WHAT TO DO — Transcribe exactly the lines from the one containing "orange phone: 0 -> 3" through the last line of the listing below, inclusive, and nothing beyond them.

DATA SUPPLIED —
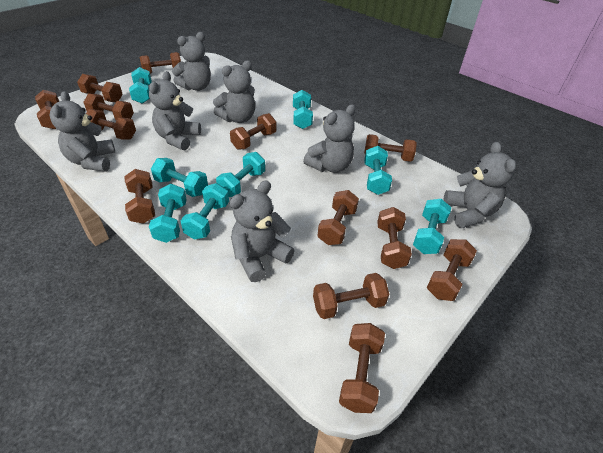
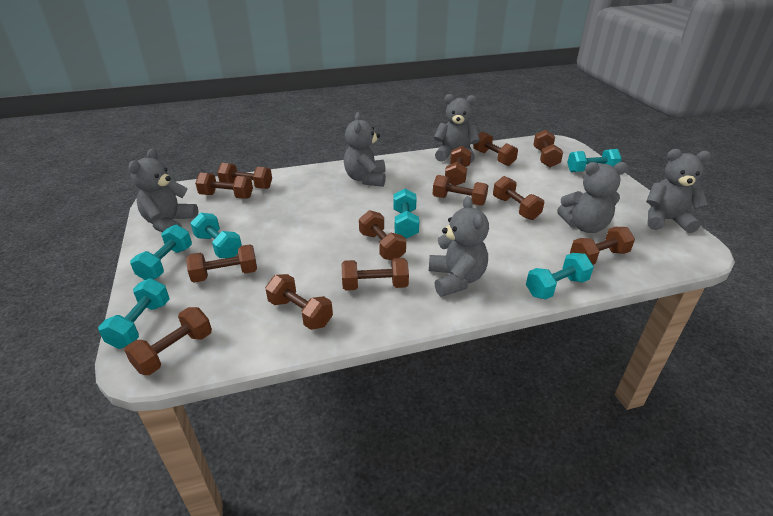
grey teddy bear: 7 -> 6
turquoise dumbbell: 8 -> 6

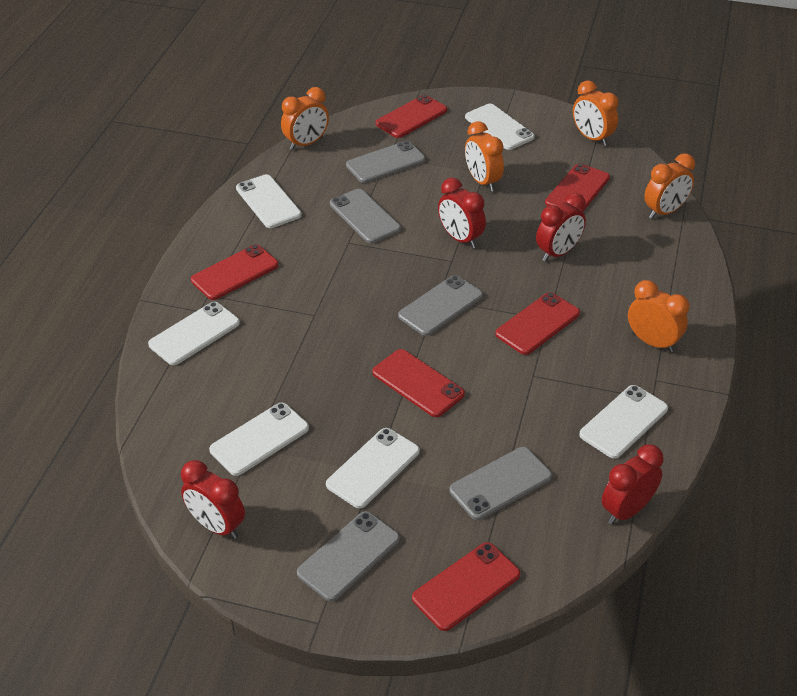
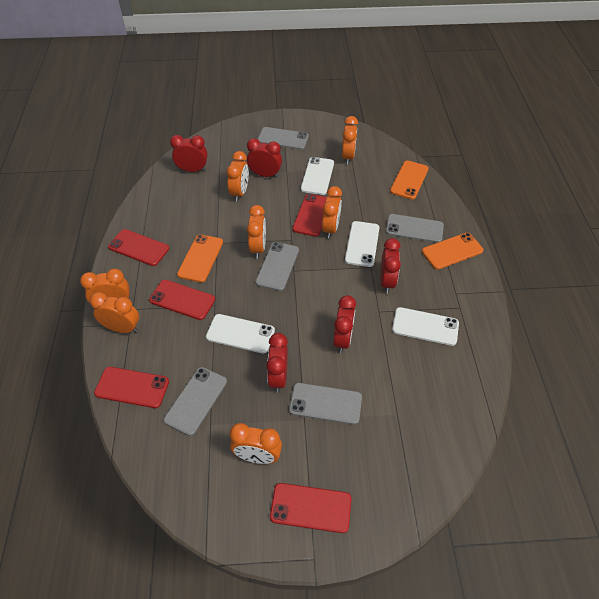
orange clock: 5 -> 7
orange phone: 0 -> 3
red clock: 4 -> 5
red phone: 6 -> 5
white phone: 6 -> 4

RESULT BELOW —
orange phone: 0 -> 3
red clock: 4 -> 5
red phone: 6 -> 5
white phone: 6 -> 4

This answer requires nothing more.